| Exercise requirements |
When the string "none" appears in a line of the records, show the whole line.

++++ Data

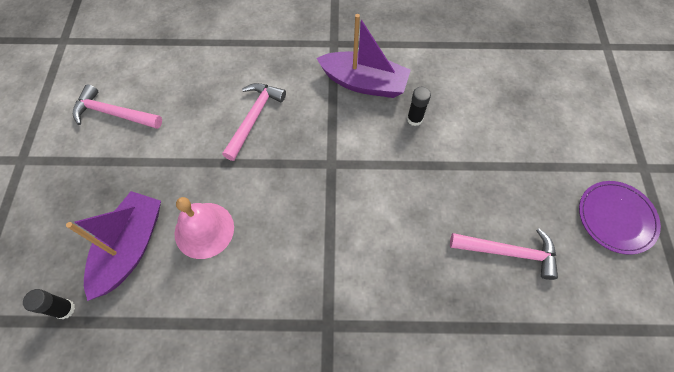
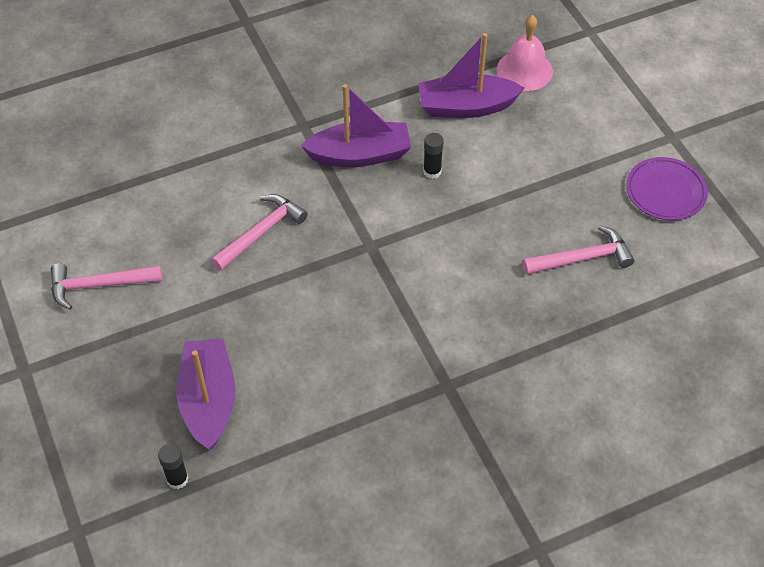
camera: 25 degrees left, 10 degrees down
(204, 230) = (275, 355): pink bell -> pink bell (524, 70)
(254, 118) = (261, 232): pink hammer -> pink hammer turned 45 degrees clockwise
(470, 74) = (466, 107): none -> purple boat

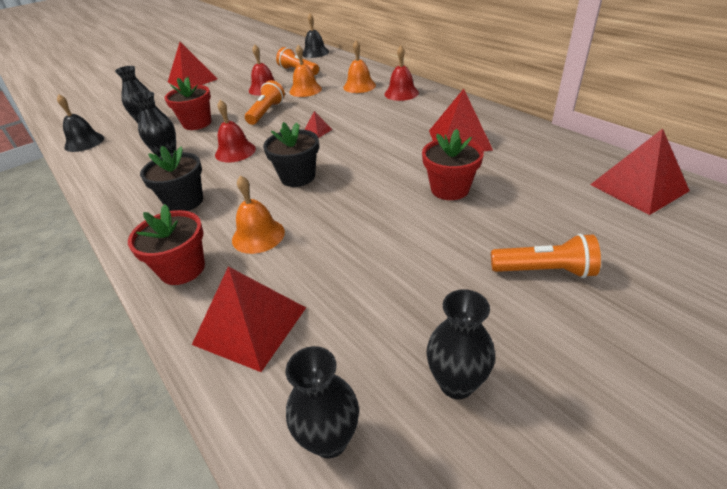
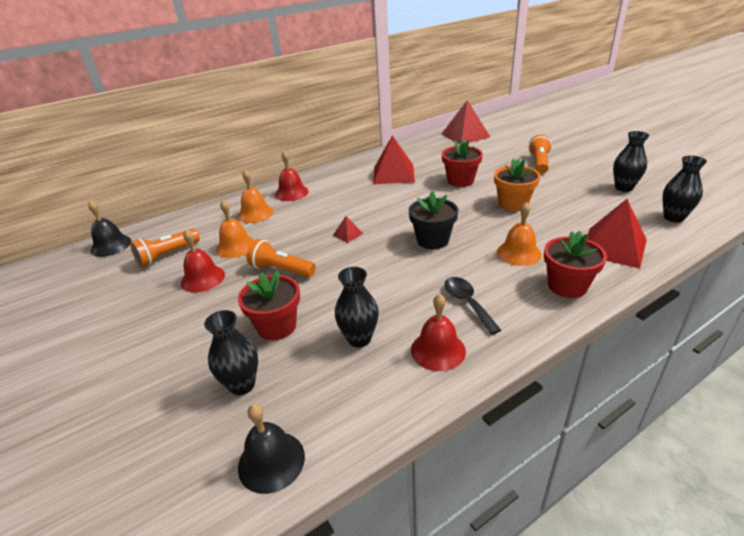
camera: 85 degrees left, 5 degrees down
(184, 201) = (467, 303): black flower pot -> black spoon
(192, 80) = (89, 363): red pyramid -> none
(235, 151) = (371, 282): red bell -> red bell (438, 350)
(382, 234) = (513, 204): none -> orange flower pot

++++++++

| Task output |
(470, 74) = (466, 107): none -> purple boat
(192, 80) = (89, 363): red pyramid -> none
(382, 234) = (513, 204): none -> orange flower pot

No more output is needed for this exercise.